- _What to do_: With the images removed, transcribe the listing that follows exactly.

- _Recorded information_:
———

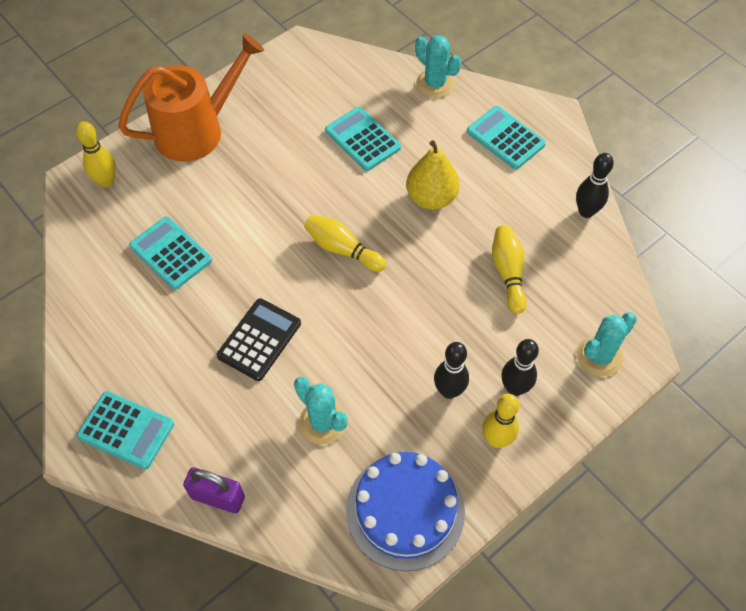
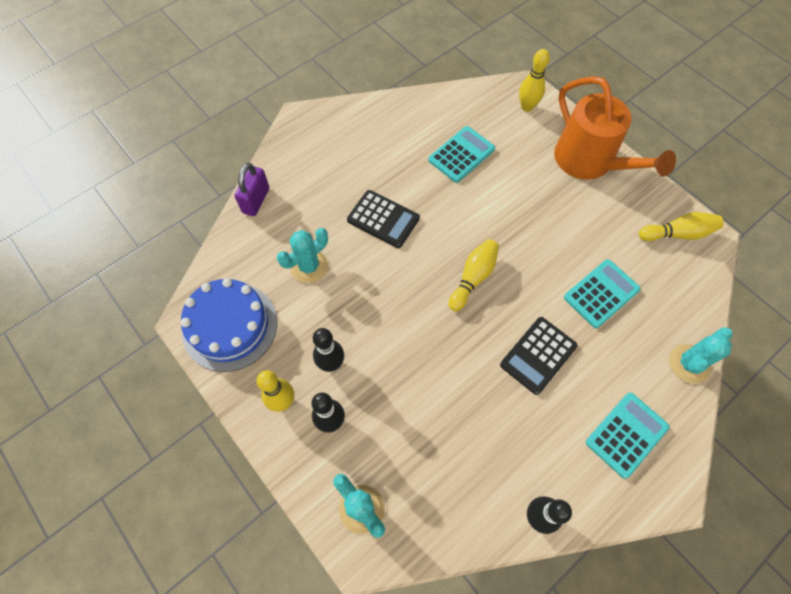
camera: 90 degrees right, 5 degrees up
(126, 430) = (312, 142): turquoise calculator -> none
(431, 198) = (538, 355): yellow pear -> black calculator
(508, 273) = (454, 425): yellow bowling pin -> yellow bowling pin (677, 234)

———

- _Solution for this task_:
camera: 90 degrees right, 5 degrees up
(126, 430) = (312, 142): turquoise calculator -> none
(431, 198) = (538, 355): yellow pear -> black calculator
(508, 273) = (454, 425): yellow bowling pin -> yellow bowling pin (677, 234)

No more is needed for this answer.